◆ ACTIVITY: Among the lines below, restate word for word only those from the line with "The citron/jaune moved" through the line with "The calculatrice/rose moved", with both end lines kept.

◆ MATERIAL FOR THE TASK:
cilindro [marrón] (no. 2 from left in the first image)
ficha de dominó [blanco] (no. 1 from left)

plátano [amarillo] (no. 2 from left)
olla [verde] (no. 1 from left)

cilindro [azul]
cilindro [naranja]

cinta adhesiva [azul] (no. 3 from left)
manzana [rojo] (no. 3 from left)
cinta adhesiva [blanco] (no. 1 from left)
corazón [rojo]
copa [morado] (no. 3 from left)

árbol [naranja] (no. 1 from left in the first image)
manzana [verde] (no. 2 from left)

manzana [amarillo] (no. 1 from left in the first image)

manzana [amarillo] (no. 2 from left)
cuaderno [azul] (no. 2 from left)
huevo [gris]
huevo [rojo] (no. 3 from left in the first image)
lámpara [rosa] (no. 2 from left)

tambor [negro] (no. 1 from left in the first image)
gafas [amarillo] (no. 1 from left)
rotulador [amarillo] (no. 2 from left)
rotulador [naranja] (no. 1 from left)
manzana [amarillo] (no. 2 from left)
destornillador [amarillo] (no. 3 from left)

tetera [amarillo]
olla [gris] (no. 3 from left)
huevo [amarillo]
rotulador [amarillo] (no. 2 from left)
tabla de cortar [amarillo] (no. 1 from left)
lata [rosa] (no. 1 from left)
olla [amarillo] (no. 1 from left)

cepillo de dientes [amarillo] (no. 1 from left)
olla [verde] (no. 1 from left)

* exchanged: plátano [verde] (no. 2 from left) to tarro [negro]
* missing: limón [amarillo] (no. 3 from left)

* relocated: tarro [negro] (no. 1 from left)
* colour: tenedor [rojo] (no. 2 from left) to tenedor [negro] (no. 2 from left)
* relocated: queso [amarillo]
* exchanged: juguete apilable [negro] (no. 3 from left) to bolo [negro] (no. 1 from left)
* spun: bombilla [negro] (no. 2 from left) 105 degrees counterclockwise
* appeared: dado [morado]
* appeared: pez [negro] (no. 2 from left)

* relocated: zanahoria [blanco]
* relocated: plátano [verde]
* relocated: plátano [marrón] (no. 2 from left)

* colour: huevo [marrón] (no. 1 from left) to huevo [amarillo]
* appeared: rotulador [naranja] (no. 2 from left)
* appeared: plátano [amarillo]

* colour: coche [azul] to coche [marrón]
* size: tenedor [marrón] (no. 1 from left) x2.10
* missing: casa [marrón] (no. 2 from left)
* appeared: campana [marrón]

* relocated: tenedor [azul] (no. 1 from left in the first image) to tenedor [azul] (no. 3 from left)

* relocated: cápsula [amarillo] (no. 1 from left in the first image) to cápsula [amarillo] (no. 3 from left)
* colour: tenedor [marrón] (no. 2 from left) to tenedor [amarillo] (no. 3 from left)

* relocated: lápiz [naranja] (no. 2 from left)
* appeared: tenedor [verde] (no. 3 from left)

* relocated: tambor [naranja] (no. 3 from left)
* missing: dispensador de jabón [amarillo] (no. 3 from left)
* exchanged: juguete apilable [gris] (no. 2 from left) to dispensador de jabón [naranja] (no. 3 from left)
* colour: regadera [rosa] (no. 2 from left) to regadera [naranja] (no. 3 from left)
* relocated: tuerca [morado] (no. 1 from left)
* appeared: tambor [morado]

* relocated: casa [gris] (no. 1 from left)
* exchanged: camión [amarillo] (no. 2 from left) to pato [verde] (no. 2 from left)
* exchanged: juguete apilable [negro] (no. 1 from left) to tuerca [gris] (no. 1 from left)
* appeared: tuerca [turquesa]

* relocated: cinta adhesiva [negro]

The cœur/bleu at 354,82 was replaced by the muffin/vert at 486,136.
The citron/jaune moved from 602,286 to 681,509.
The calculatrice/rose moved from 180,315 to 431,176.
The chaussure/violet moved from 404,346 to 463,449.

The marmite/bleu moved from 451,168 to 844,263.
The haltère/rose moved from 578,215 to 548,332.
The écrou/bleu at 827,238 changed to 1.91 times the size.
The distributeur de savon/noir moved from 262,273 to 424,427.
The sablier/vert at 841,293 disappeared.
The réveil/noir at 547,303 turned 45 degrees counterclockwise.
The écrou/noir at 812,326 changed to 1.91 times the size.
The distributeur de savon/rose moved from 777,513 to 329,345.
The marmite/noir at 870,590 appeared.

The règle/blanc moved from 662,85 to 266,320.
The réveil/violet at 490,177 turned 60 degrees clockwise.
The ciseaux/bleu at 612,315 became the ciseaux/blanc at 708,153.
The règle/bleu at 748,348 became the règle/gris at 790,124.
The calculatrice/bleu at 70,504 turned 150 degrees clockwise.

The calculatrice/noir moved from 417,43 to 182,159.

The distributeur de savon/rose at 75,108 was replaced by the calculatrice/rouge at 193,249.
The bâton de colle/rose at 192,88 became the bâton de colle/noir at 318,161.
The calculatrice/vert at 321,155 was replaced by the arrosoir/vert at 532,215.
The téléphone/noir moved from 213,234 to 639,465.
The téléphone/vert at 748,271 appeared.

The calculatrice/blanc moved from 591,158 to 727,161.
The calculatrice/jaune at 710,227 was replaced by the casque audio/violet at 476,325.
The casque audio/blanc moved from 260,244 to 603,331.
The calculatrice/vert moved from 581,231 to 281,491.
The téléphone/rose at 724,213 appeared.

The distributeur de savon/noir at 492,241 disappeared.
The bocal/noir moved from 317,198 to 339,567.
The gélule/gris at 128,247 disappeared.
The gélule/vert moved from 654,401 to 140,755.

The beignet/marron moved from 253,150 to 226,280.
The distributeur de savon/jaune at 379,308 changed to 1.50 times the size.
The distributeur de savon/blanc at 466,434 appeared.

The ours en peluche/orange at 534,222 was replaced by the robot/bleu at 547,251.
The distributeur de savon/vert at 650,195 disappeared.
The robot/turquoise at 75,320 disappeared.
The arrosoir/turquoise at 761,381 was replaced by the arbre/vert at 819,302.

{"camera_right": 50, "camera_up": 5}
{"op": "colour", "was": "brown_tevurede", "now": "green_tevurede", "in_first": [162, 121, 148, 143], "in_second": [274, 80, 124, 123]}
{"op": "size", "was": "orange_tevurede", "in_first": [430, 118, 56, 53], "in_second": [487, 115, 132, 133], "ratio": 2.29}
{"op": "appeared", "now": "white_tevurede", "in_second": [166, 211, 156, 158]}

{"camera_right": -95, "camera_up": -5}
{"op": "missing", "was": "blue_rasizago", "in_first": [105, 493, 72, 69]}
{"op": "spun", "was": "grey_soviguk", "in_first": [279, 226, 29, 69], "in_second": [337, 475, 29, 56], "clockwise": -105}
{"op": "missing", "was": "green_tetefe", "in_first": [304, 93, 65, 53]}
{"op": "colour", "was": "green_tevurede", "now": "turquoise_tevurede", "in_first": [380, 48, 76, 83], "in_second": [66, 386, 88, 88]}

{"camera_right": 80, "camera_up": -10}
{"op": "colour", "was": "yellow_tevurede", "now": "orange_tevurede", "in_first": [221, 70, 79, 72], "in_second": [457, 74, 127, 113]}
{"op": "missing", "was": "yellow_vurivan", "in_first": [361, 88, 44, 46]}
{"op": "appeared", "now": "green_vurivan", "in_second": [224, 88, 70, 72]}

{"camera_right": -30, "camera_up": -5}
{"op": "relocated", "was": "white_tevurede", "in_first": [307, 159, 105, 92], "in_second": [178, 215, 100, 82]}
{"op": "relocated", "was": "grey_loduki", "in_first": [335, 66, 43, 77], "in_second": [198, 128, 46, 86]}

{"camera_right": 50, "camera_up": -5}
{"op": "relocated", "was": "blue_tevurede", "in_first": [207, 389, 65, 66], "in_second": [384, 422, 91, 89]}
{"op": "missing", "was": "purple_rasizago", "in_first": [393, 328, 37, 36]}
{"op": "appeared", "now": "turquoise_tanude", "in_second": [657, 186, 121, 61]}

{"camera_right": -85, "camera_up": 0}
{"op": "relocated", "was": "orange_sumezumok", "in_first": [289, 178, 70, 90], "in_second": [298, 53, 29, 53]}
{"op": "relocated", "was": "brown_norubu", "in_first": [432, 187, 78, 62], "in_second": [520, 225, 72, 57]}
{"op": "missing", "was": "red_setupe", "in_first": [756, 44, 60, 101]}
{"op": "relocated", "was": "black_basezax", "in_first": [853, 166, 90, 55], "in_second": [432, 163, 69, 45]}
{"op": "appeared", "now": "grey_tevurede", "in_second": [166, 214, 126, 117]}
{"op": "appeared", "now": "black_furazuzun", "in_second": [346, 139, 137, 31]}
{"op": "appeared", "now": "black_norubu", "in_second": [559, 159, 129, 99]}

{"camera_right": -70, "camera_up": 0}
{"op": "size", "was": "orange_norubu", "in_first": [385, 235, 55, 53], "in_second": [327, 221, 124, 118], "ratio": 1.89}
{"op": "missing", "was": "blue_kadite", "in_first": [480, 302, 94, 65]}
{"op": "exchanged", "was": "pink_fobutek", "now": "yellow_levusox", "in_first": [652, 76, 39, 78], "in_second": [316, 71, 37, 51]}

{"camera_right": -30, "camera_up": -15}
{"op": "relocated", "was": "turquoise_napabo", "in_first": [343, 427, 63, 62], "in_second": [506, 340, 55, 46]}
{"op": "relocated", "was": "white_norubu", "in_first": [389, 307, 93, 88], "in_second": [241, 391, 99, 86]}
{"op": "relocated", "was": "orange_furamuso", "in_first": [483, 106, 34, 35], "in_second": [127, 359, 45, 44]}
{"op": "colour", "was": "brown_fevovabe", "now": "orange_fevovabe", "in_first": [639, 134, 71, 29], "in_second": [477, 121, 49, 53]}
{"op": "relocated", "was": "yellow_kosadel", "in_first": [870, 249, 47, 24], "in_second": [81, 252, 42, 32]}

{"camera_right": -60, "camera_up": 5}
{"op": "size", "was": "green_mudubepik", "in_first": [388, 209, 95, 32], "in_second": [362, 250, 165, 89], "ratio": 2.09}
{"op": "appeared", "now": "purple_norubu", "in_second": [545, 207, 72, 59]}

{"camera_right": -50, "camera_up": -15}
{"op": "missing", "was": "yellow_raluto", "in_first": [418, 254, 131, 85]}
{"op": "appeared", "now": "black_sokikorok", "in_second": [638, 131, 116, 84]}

◆ ANSWER BELOW:
The citron/jaune moved from 602,286 to 681,509.
The calculatrice/rose moved from 180,315 to 431,176.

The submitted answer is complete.